(Information supplied)

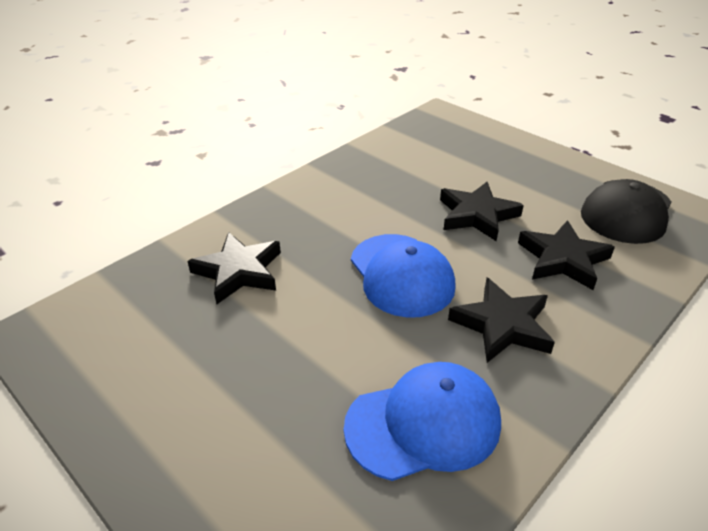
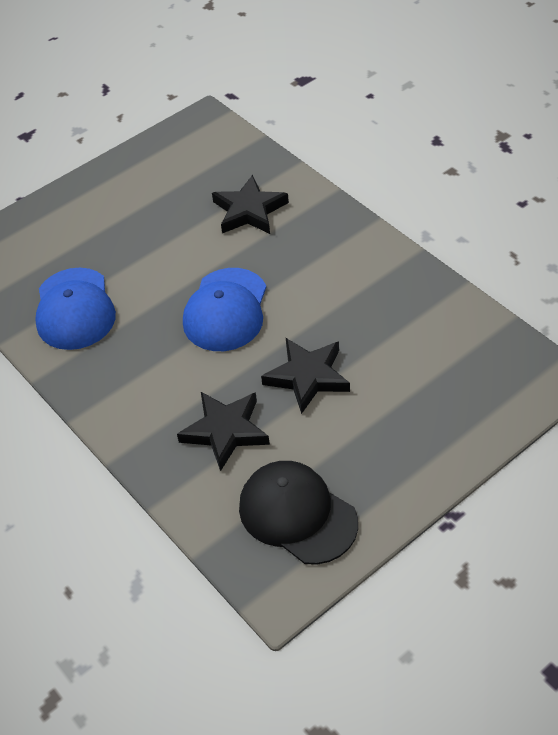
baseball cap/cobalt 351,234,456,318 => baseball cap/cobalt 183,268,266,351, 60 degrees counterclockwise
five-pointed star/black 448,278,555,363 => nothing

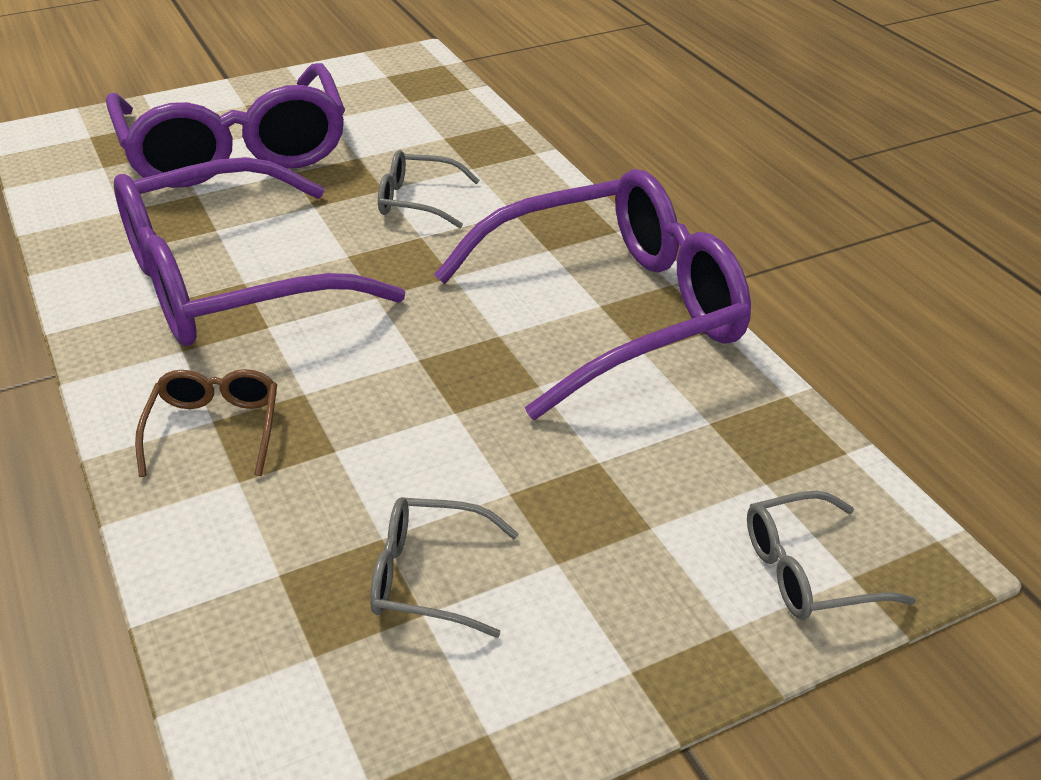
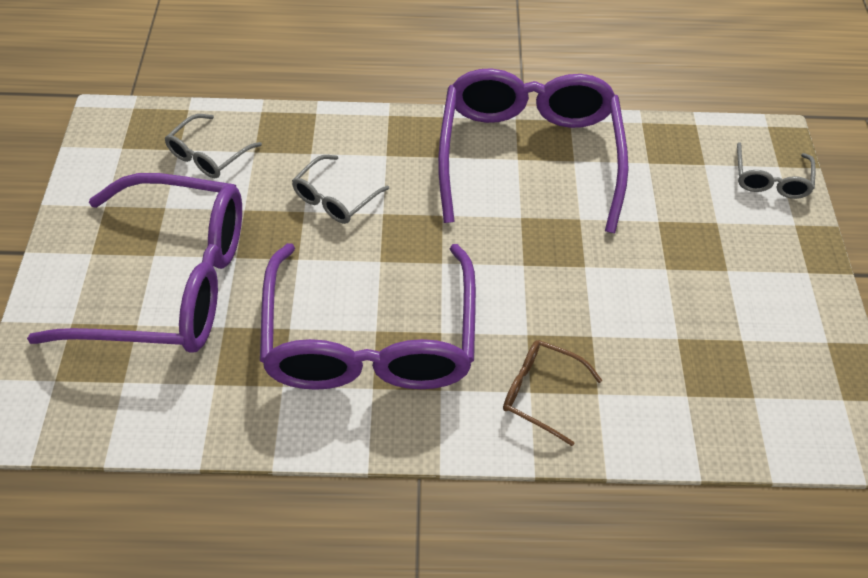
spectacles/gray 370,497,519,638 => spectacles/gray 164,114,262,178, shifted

(End Information supplied)

> _Exercise description_
Wherever a picture appears in the material above, skip it and copy the rest without change.

> _Answer to the exercise_
baseball cap/cobalt 351,234,456,318 => baseball cap/cobalt 183,268,266,351, 60 degrees counterclockwise
five-pointed star/black 448,278,555,363 => nothing

spectacles/gray 370,497,519,638 => spectacles/gray 164,114,262,178, shifted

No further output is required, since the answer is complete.